Records from a data collection:

★ ★ ★ ★

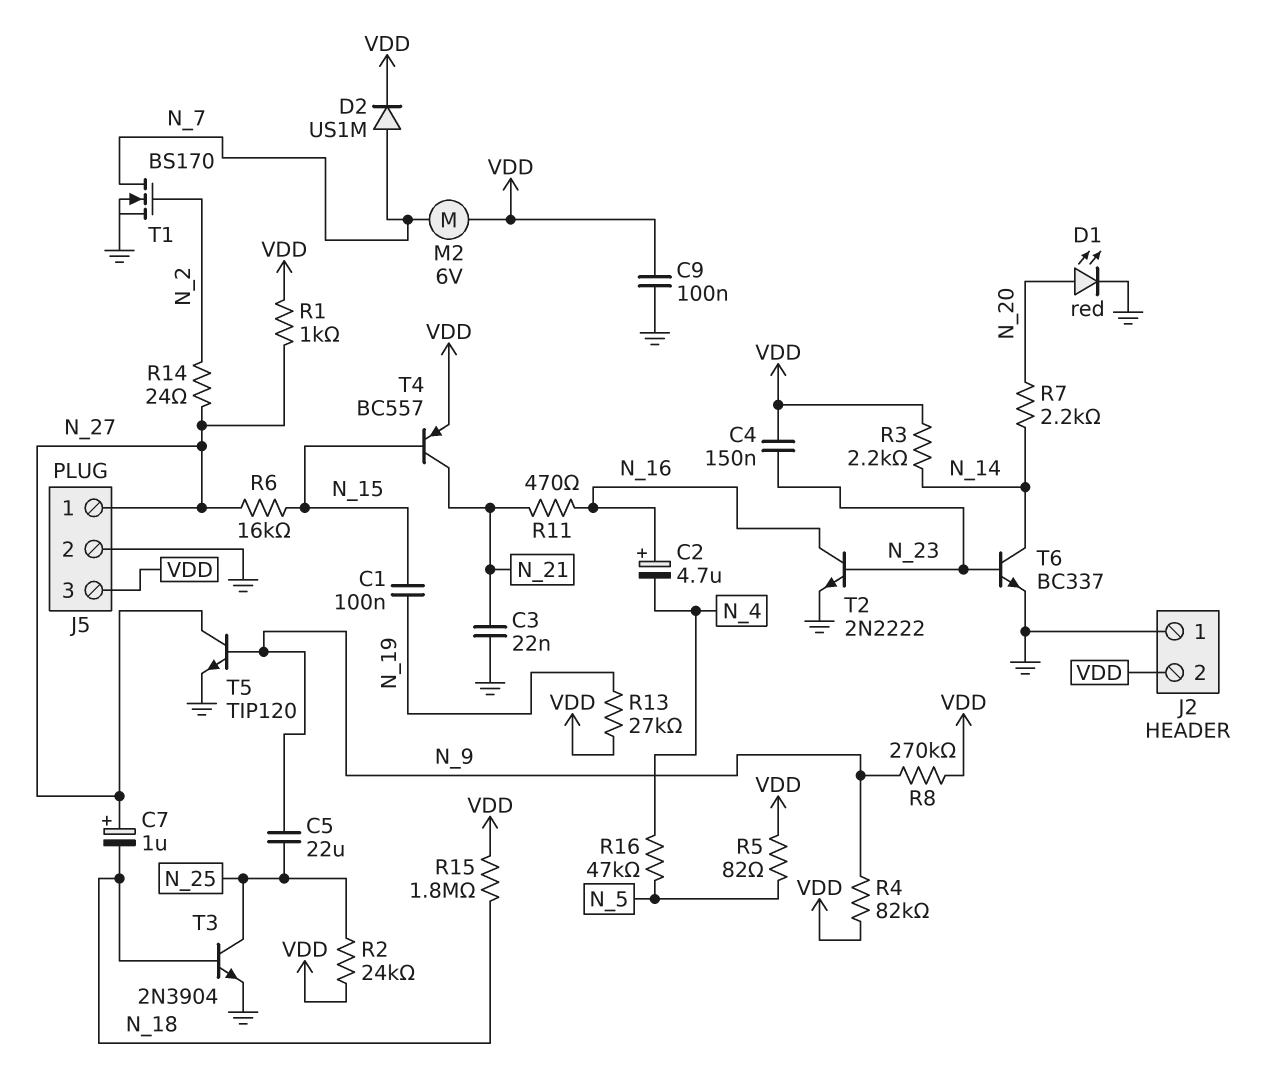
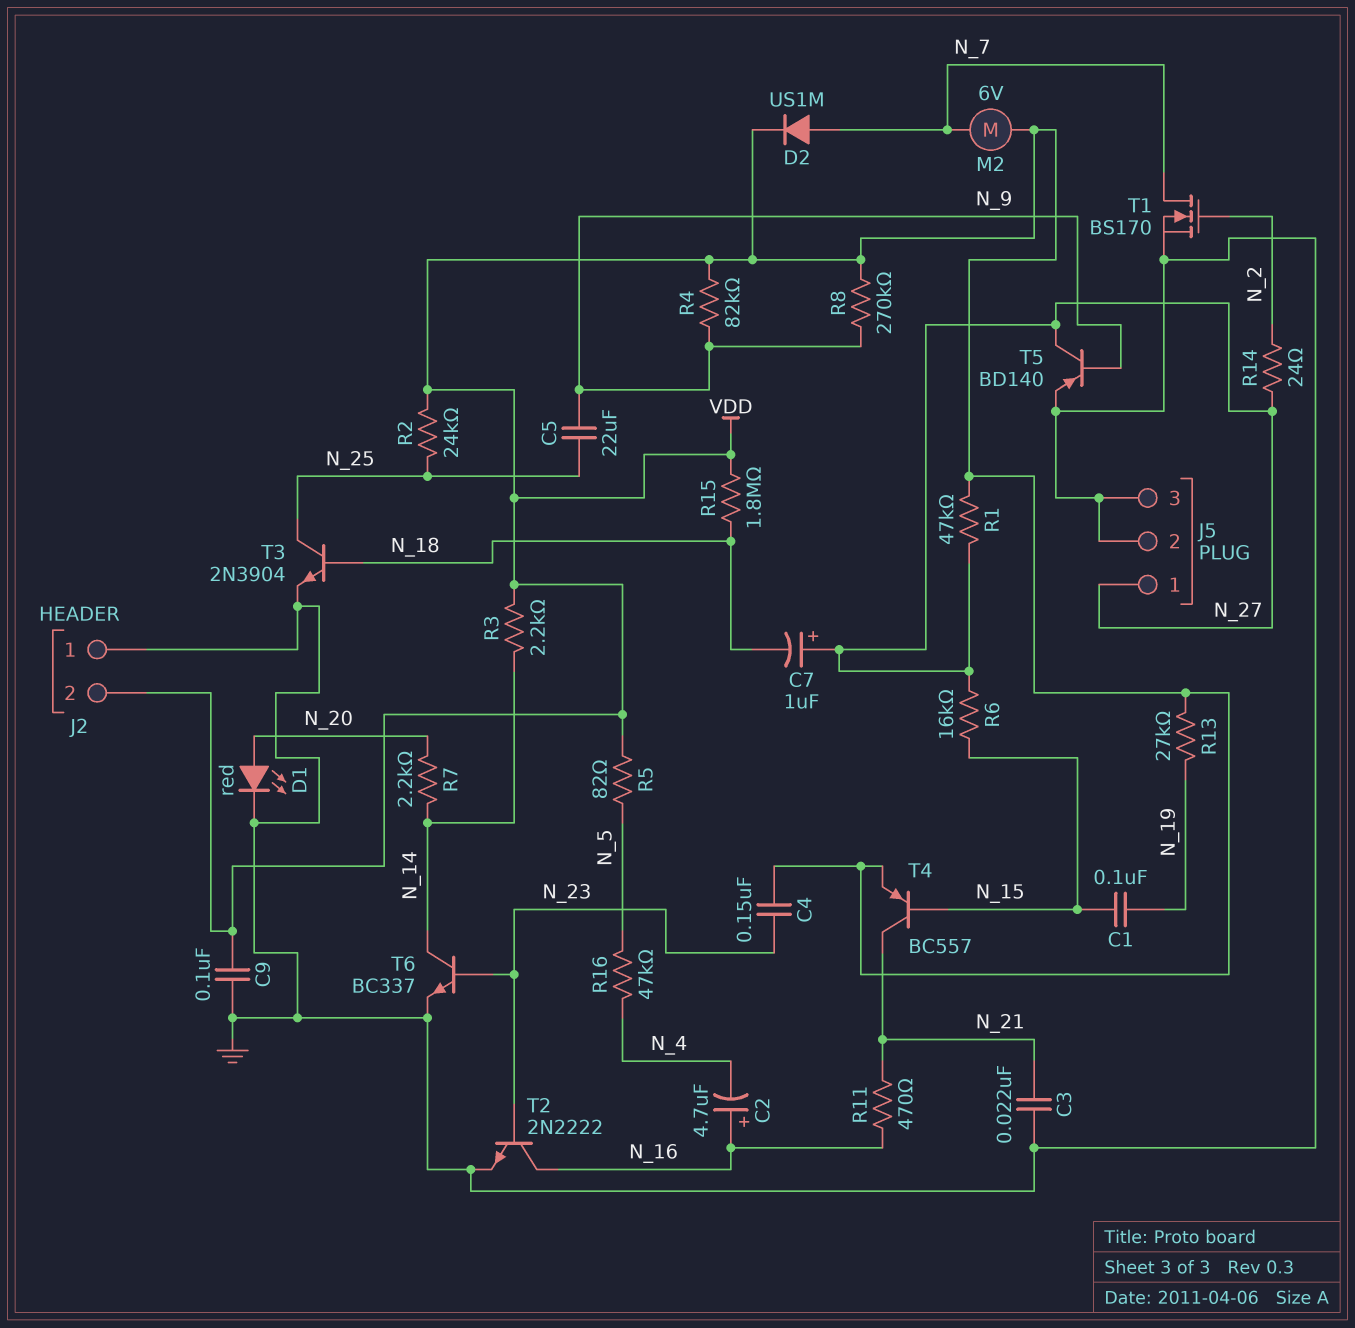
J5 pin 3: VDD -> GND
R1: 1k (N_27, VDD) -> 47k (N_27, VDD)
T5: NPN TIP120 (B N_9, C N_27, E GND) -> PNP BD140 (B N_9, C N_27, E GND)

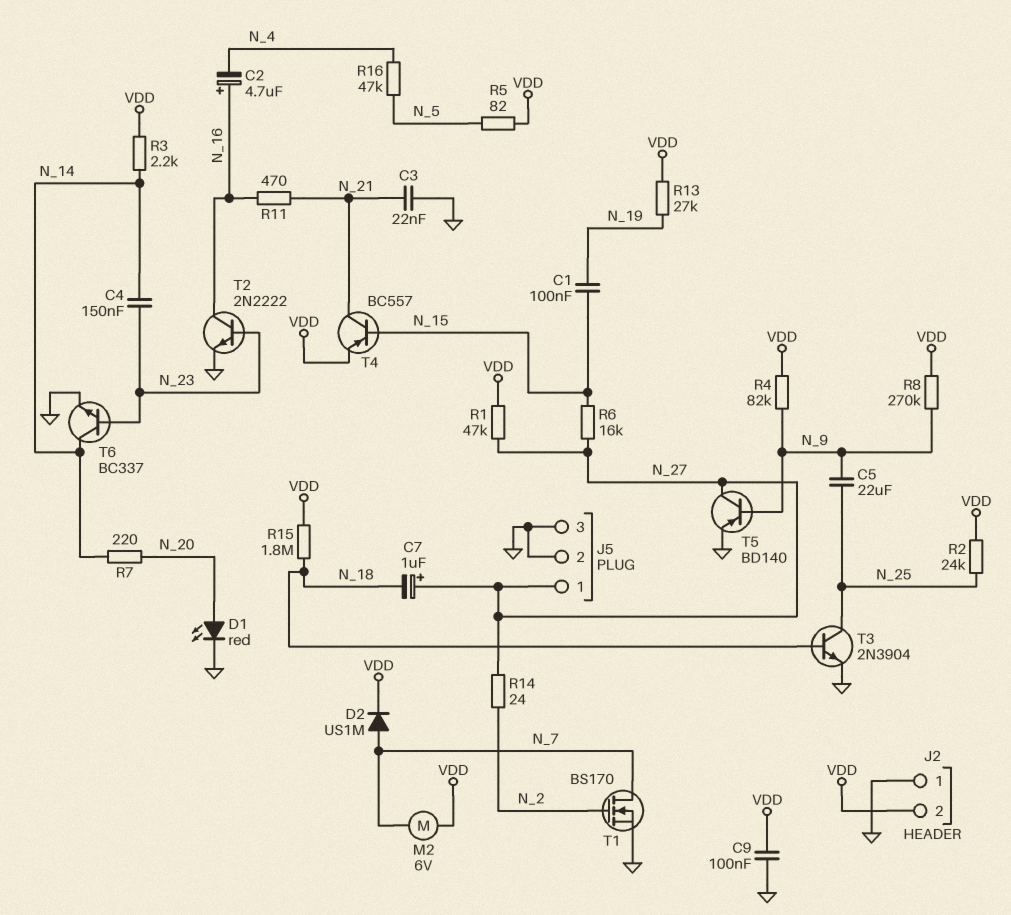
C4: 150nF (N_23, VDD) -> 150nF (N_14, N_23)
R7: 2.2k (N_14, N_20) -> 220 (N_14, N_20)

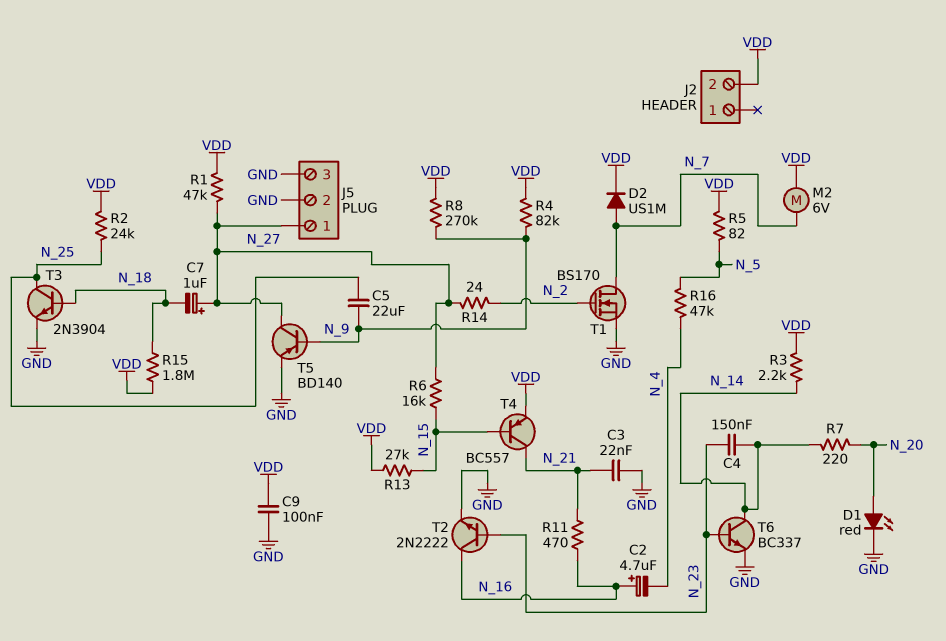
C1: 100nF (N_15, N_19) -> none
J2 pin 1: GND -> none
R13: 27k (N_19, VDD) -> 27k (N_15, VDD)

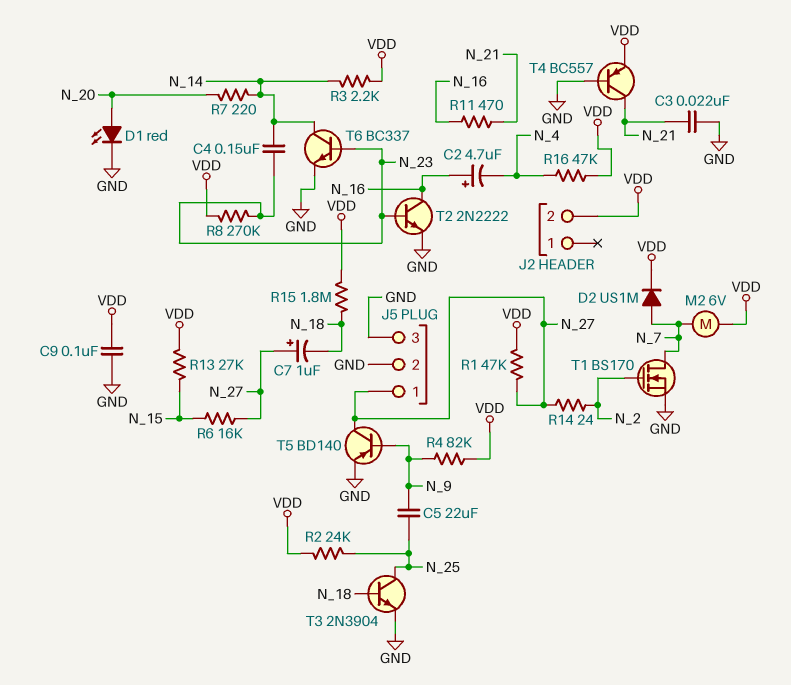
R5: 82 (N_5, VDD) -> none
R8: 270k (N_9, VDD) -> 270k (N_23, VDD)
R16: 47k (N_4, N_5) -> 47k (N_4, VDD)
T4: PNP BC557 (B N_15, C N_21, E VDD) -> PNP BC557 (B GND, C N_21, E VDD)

★ ★ ★ ★

→ **REQUIREMENT**
Report only the number of lines in the data above that contain "none".

→ **ANSWER TO THIS EXERCISE**
3